• _Work task_
Repeat the entries without change, omitting the pictures.

Object transformation records
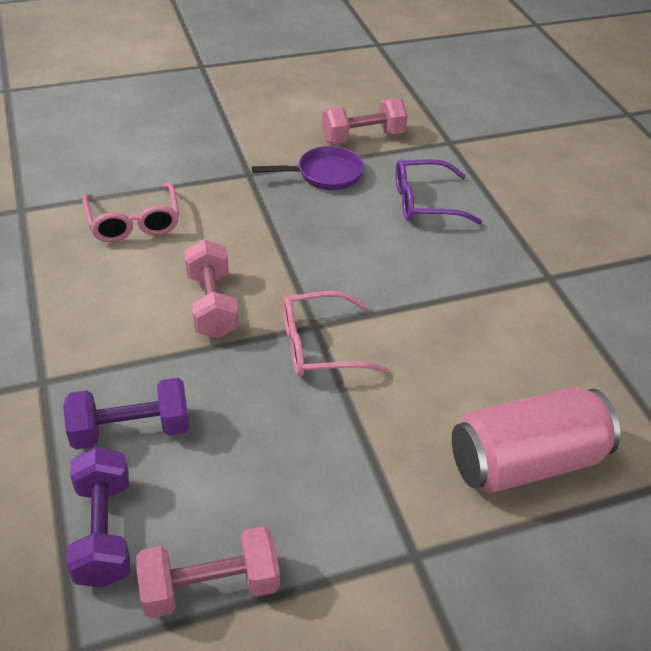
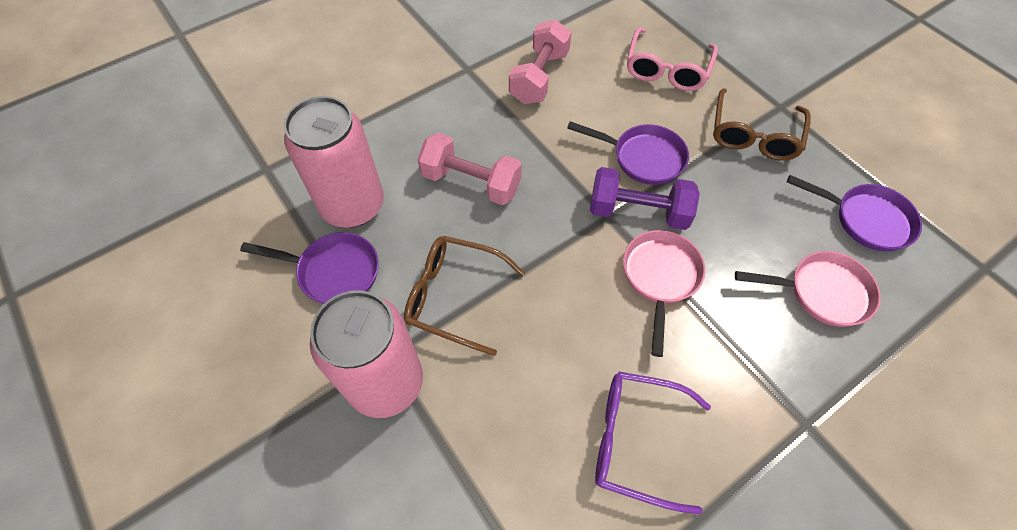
brown glasses: 0 -> 2
pink can: 1 -> 2
pink dumbbell: 3 -> 2
pink glasses: 2 -> 1
pink pan: 0 -> 2
purple dumbbell: 2 -> 1
purple pan: 1 -> 3

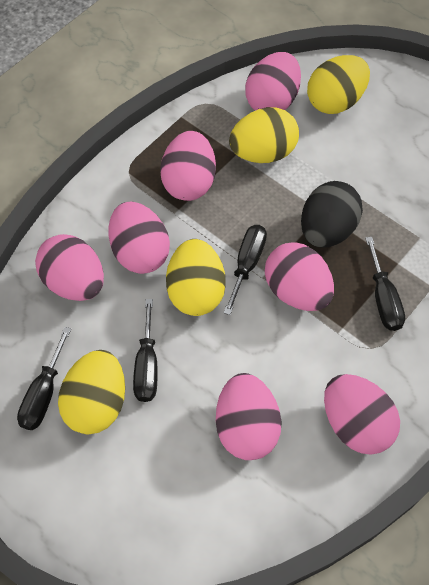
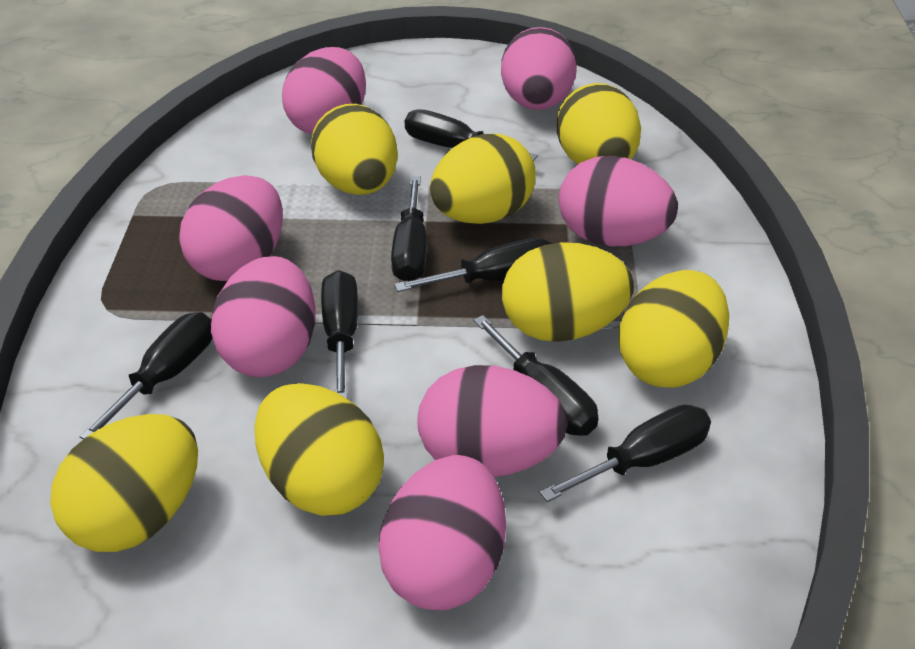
black egg: 1 -> 0
black screwdriver: 4 -> 7
yellow egg: 4 -> 7

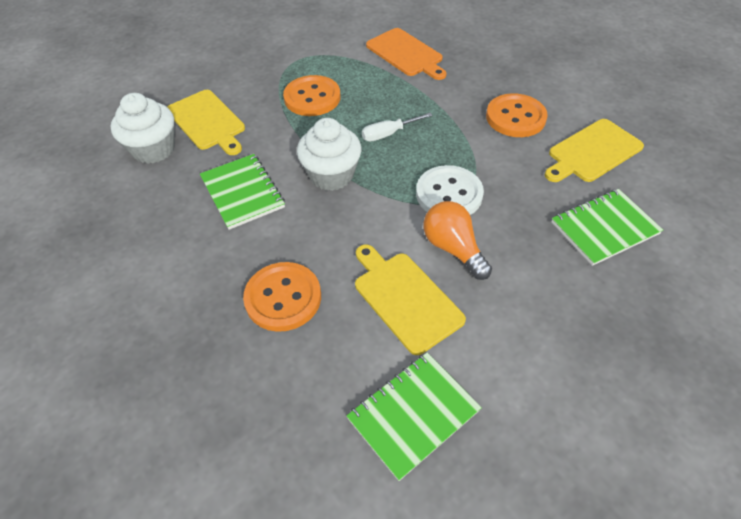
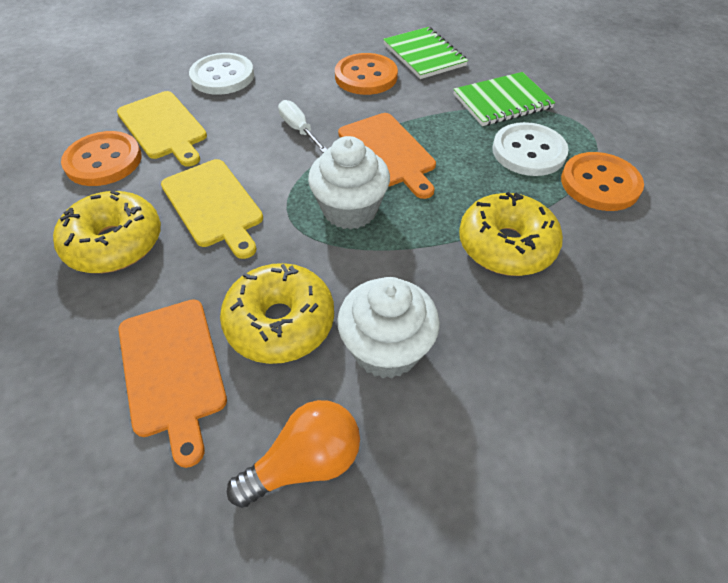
green notebook: 3 -> 2
orange cutting board: 1 -> 2
white button: 1 -> 2
yellow cutting board: 3 -> 2
yellow donut: 0 -> 3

• _Response below_
brown glasses: 0 -> 2
pink can: 1 -> 2
pink dumbbell: 3 -> 2
pink glasses: 2 -> 1
pink pan: 0 -> 2
purple dumbbell: 2 -> 1
purple pan: 1 -> 3

black egg: 1 -> 0
black screwdriver: 4 -> 7
yellow egg: 4 -> 7

green notebook: 3 -> 2
orange cutting board: 1 -> 2
white button: 1 -> 2
yellow cutting board: 3 -> 2
yellow donut: 0 -> 3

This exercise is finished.